- **Your assignment**:
Reproduce exactly the final portion of the data: every line from the one containing "This is a 0.075" through the last line, inclusive.

- **Given material**:

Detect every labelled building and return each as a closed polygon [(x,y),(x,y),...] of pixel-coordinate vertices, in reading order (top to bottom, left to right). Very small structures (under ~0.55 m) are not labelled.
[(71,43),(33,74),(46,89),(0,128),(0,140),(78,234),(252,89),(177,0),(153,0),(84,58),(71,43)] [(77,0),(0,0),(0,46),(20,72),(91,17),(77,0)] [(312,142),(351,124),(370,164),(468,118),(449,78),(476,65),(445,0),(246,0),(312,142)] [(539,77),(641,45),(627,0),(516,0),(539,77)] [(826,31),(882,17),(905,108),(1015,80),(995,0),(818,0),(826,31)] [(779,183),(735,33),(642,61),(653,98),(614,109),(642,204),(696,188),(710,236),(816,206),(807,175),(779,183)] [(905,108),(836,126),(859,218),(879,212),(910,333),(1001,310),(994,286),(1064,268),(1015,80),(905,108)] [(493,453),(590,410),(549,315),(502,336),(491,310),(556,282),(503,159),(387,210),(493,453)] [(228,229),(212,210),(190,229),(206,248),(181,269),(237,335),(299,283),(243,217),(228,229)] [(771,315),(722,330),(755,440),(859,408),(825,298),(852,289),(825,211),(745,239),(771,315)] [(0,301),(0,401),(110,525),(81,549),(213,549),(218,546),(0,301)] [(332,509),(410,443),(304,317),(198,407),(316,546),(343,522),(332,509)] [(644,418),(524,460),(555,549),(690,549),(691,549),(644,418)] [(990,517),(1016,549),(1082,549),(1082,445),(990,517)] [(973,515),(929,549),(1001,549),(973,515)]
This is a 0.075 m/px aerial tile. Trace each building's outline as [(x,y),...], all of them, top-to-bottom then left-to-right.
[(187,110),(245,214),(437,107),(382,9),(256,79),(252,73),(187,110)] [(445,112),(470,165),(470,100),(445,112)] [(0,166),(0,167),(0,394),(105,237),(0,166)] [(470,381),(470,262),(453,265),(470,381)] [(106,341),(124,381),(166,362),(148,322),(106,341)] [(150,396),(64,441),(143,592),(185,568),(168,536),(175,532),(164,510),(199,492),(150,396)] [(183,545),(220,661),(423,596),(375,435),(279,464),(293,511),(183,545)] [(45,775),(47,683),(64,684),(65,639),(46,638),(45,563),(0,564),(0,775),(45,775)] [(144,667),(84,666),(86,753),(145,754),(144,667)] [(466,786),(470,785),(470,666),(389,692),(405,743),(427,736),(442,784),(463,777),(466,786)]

- **Result below**:
This is a 0.075 m/px aerial tile. Trace each building's outline as [(x,y),...], all of them, top-to-bottom then left-to-right.
[(187,110),(245,214),(437,107),(382,9),(256,79),(252,73),(187,110)] [(445,112),(470,165),(470,100),(445,112)] [(0,166),(0,167),(0,394),(105,237),(0,166)] [(470,381),(470,262),(453,265),(470,381)] [(106,341),(124,381),(166,362),(148,322),(106,341)] [(150,396),(64,441),(143,592),(185,568),(168,536),(175,532),(164,510),(199,492),(150,396)] [(183,545),(220,661),(423,596),(375,435),(279,464),(293,511),(183,545)] [(45,775),(47,683),(64,684),(65,639),(46,638),(45,563),(0,564),(0,775),(45,775)] [(144,667),(84,666),(86,753),(145,754),(144,667)] [(466,786),(470,785),(470,666),(389,692),(405,743),(427,736),(442,784),(463,777),(466,786)]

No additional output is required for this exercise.